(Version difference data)
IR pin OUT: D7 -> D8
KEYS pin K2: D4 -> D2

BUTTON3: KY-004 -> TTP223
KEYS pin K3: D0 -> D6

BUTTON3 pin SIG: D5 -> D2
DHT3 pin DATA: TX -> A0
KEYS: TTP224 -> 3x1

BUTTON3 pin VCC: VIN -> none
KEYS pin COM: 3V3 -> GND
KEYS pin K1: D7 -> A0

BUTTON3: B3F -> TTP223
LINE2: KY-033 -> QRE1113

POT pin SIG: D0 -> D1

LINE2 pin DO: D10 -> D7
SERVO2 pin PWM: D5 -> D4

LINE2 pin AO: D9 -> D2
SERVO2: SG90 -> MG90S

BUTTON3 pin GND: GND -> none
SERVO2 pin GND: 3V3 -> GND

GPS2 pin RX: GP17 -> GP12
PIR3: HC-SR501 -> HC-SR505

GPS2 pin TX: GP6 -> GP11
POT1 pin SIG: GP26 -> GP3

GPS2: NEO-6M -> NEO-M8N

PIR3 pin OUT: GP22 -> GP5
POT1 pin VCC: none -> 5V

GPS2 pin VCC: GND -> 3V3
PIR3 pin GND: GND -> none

▶ [WORK INSTRUCTION]:
Your reply should consist only of the lines from the one containing "SERVO2: SG90 -> MG90S" through the last line of the records, each reproduced exactly.

▶ [RESPONSE BOX]:
SERVO2: SG90 -> MG90S

BUTTON3 pin GND: GND -> none
SERVO2 pin GND: 3V3 -> GND

GPS2 pin RX: GP17 -> GP12
PIR3: HC-SR501 -> HC-SR505

GPS2 pin TX: GP6 -> GP11
POT1 pin SIG: GP26 -> GP3

GPS2: NEO-6M -> NEO-M8N

PIR3 pin OUT: GP22 -> GP5
POT1 pin VCC: none -> 5V

GPS2 pin VCC: GND -> 3V3
PIR3 pin GND: GND -> none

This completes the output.